> Description of the task
Reproduce each line from the records that holds "brown".

> Data provided
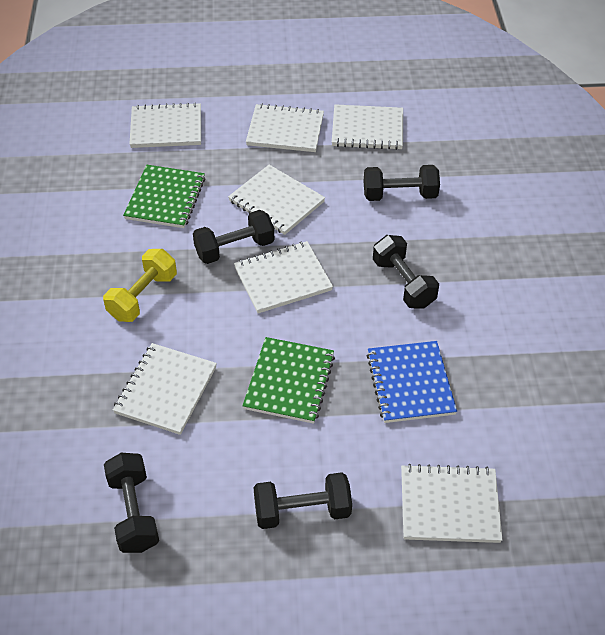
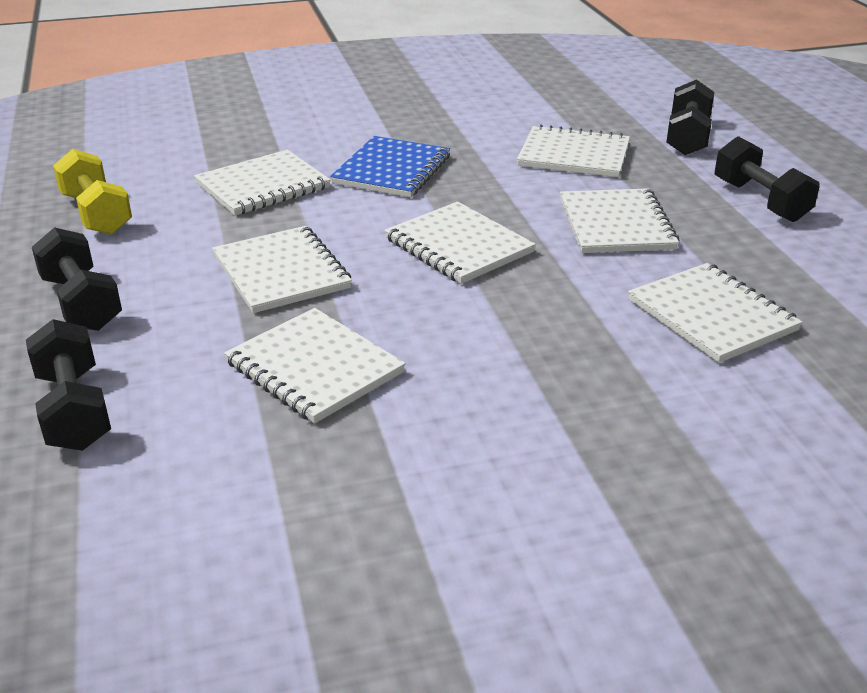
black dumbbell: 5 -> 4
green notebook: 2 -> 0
--
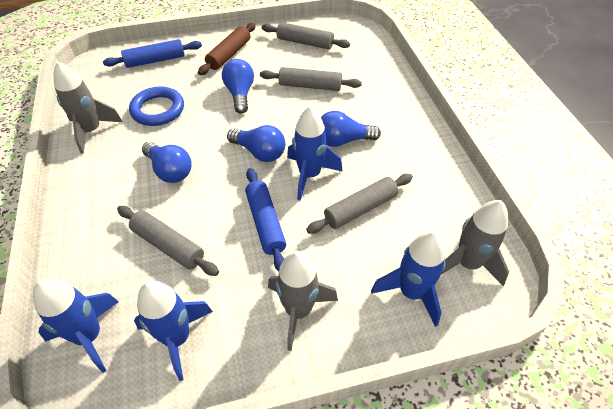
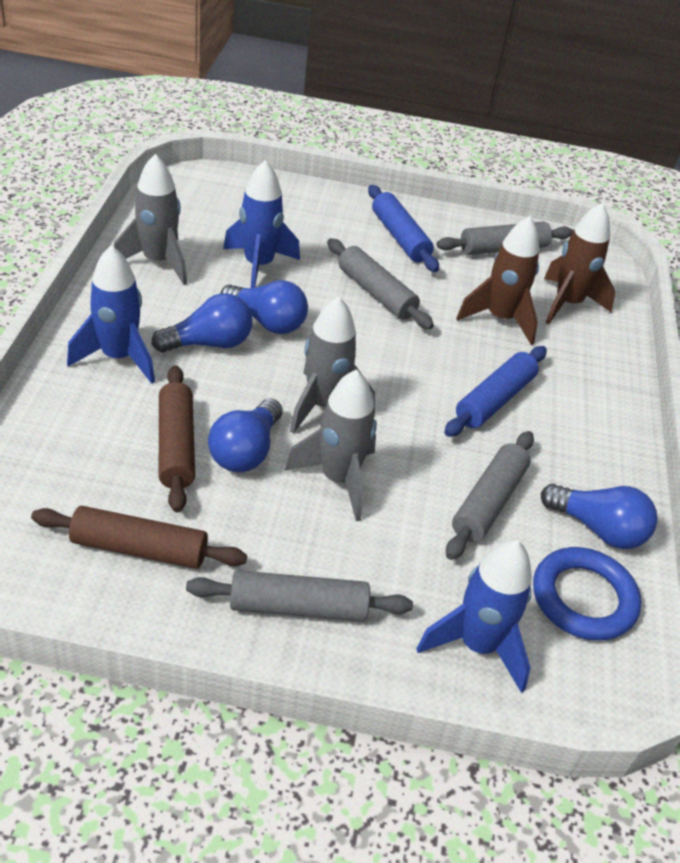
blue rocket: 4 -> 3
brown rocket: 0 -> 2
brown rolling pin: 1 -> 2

> Answer to the exercise
brown rocket: 0 -> 2
brown rolling pin: 1 -> 2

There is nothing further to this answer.